----- DATA SECTION -----

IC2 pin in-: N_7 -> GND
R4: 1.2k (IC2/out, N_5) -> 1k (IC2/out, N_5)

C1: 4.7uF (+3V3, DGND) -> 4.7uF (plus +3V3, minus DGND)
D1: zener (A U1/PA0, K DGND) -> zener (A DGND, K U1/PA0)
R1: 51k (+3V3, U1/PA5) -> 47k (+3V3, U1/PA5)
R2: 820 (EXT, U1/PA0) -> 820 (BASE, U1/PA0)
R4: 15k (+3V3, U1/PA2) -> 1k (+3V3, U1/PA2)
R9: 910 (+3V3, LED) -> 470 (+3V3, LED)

-----
----- DATA SECTION -----

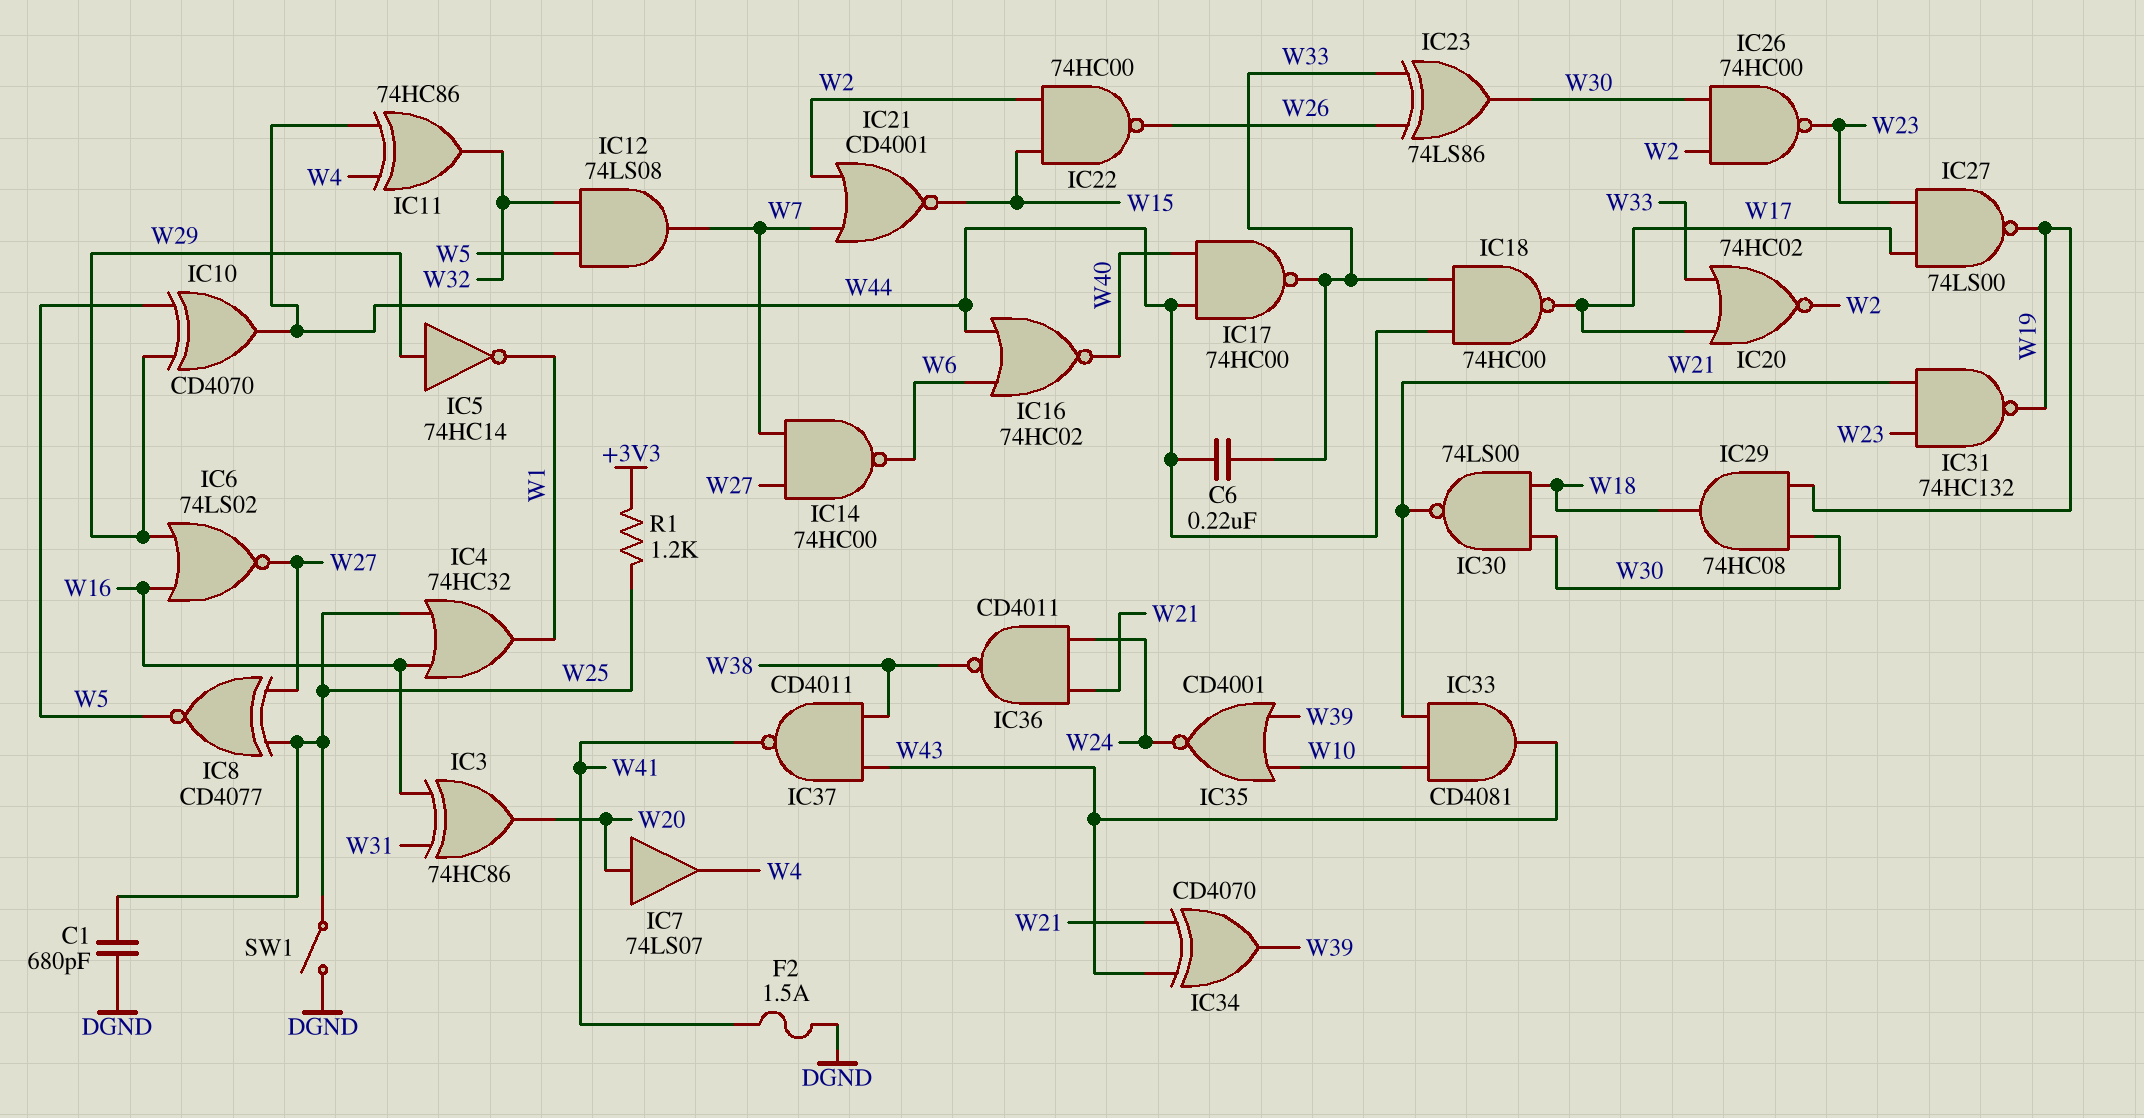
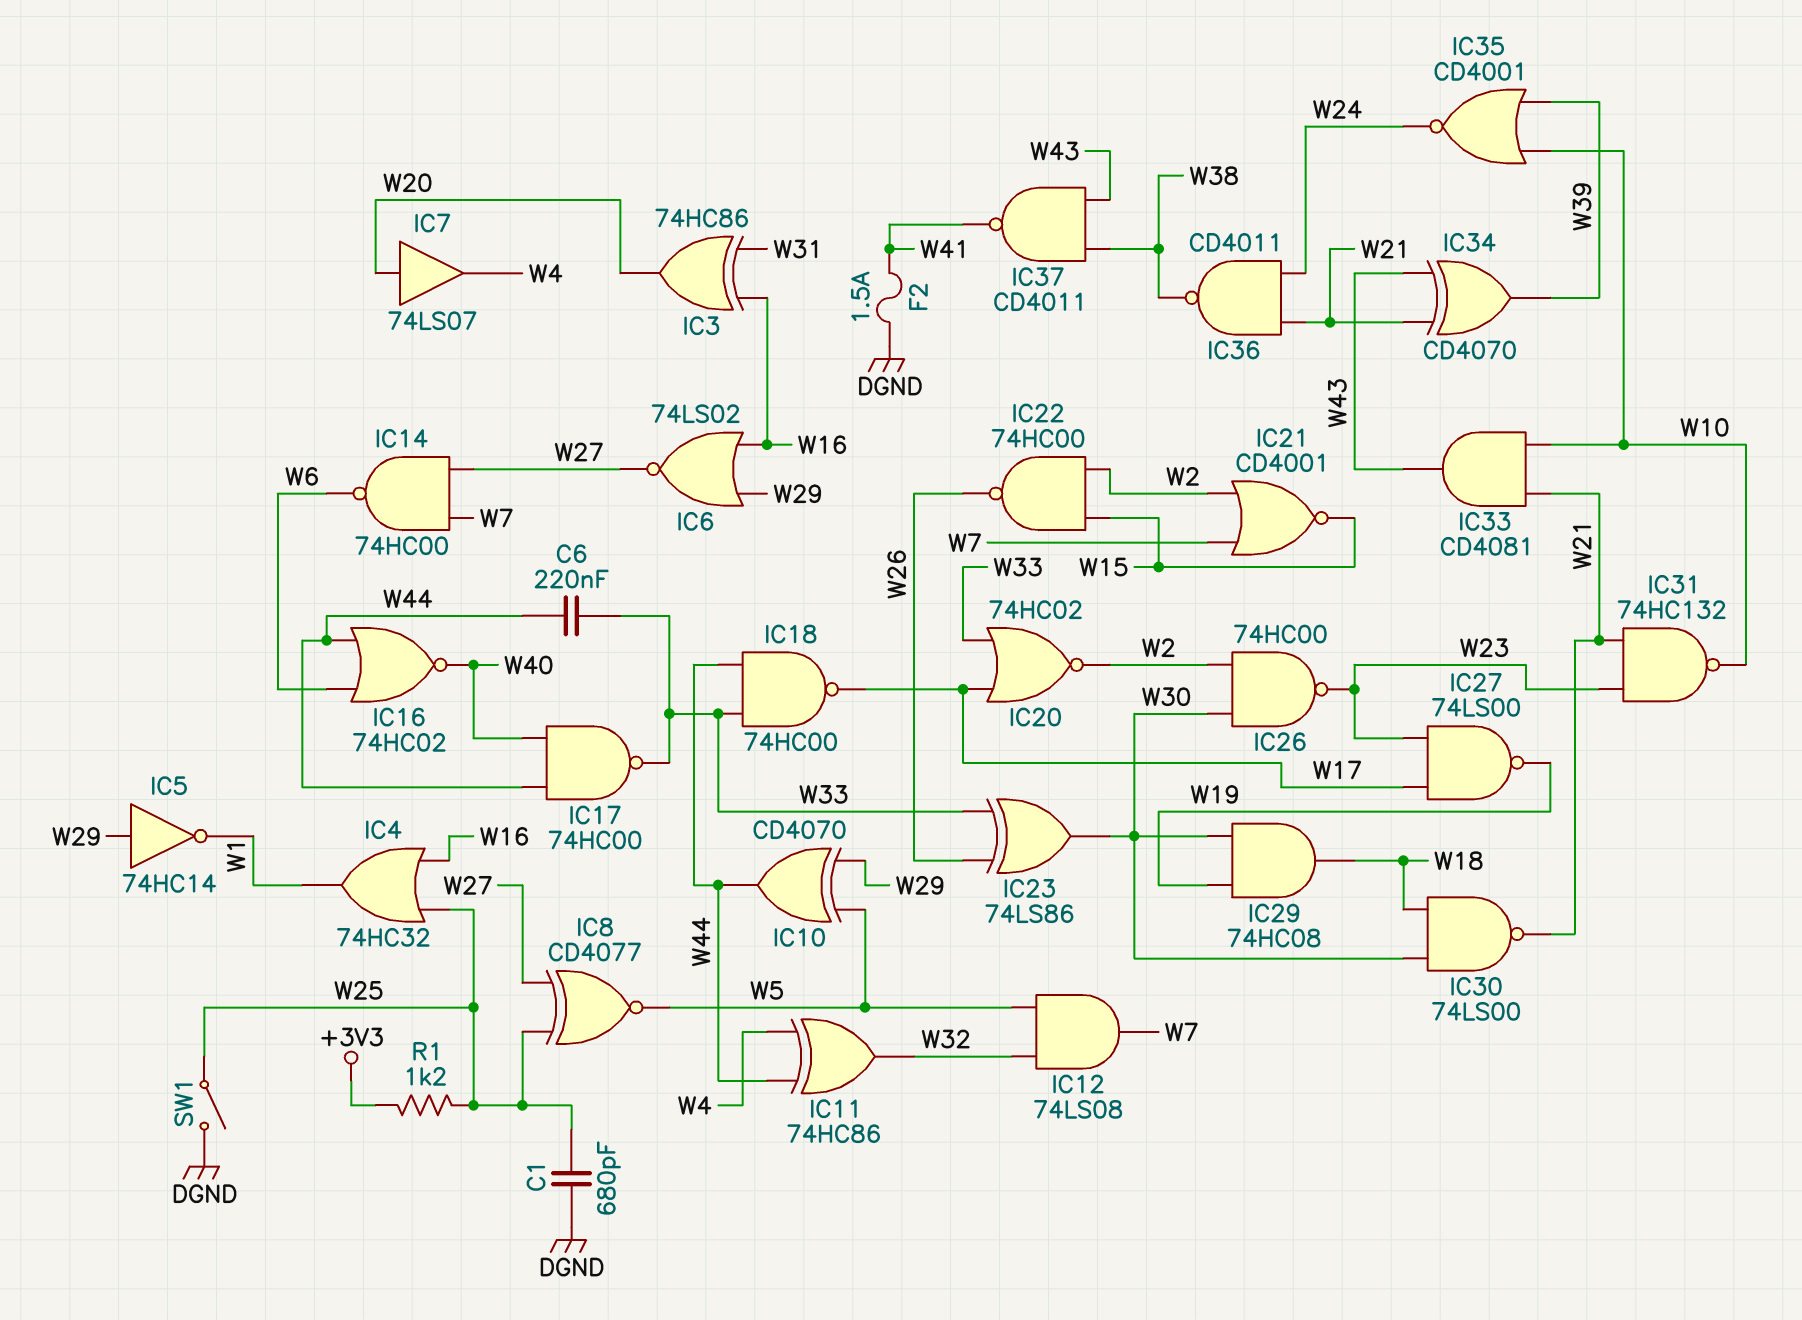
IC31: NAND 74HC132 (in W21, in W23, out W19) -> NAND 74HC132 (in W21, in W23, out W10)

-----
----- DATA SECTION -----

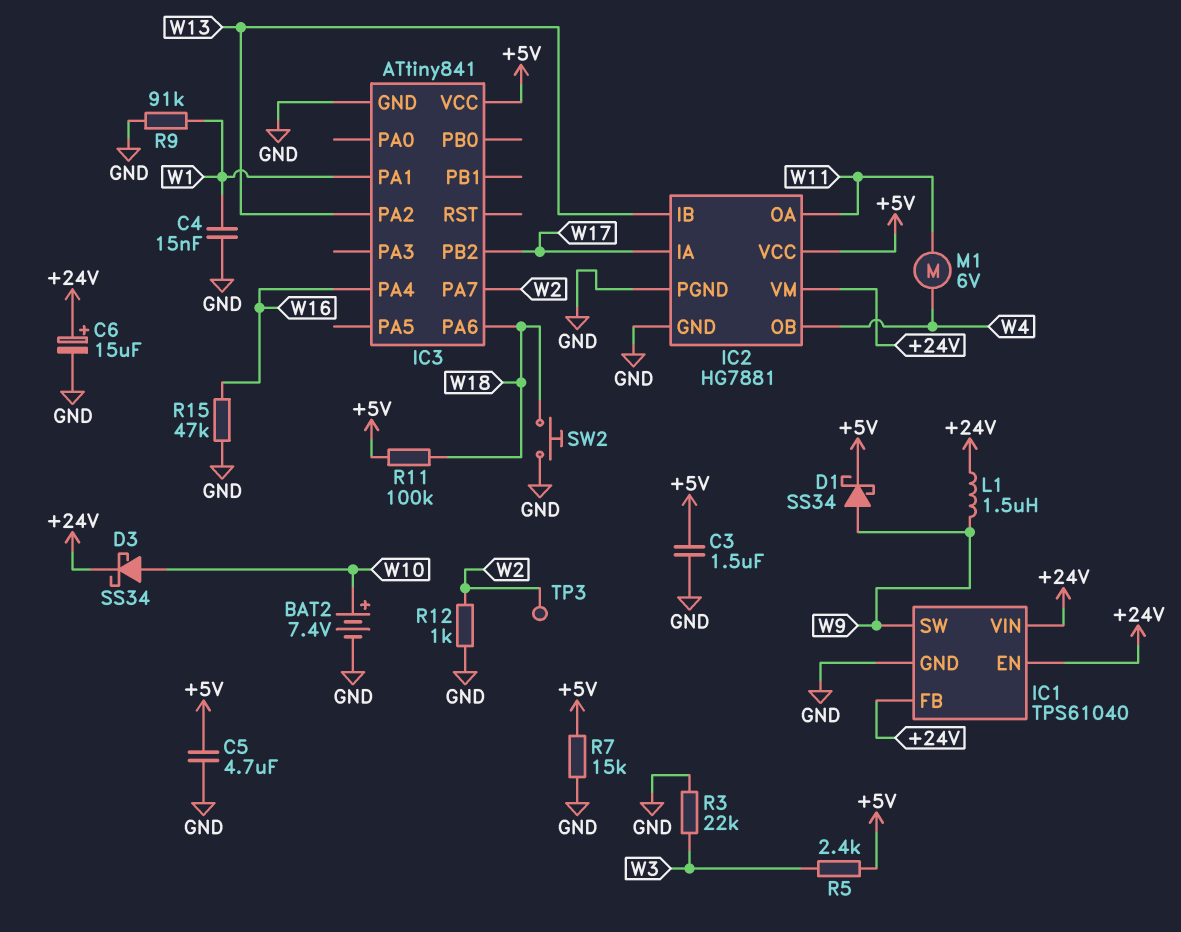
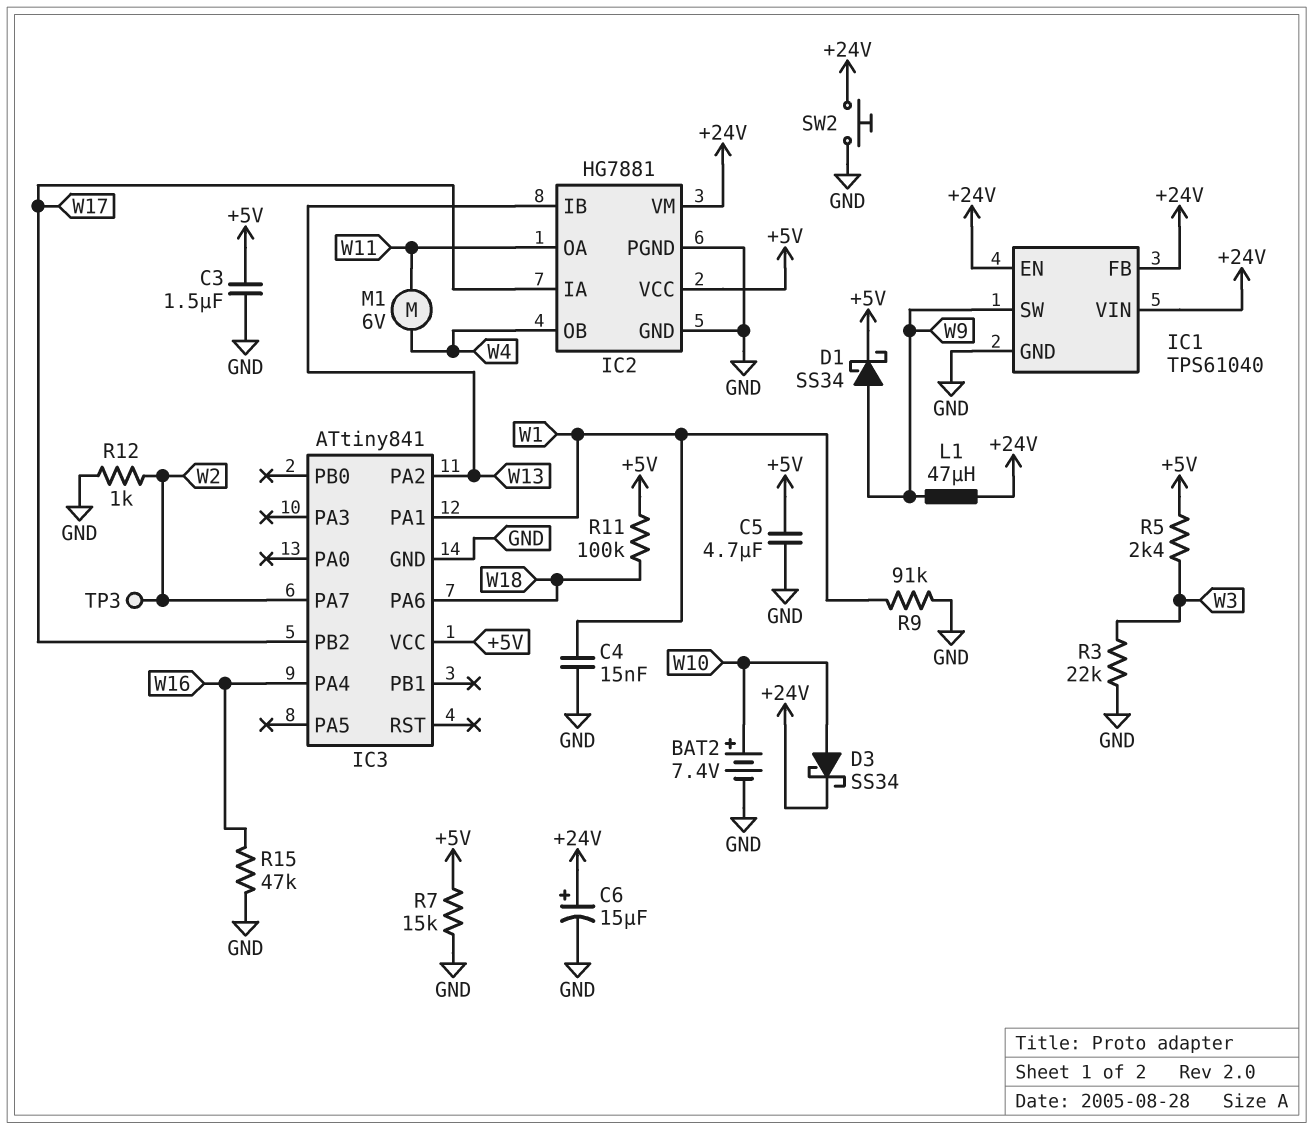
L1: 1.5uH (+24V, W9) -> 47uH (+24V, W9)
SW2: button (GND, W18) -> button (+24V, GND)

-----

__WHAT TO DO__: Write out exactly the lines that fall from the line with "R2: 820 (EXT, U1/PA0) -> 820 (BASE, U1/PA0)" to the line with "R9: 910 (+3V3, LED) -> 470 (+3V3, LED)" in the records above, keeping both ends.

__ANSWER FOR THE TASK__:
R2: 820 (EXT, U1/PA0) -> 820 (BASE, U1/PA0)
R4: 15k (+3V3, U1/PA2) -> 1k (+3V3, U1/PA2)
R9: 910 (+3V3, LED) -> 470 (+3V3, LED)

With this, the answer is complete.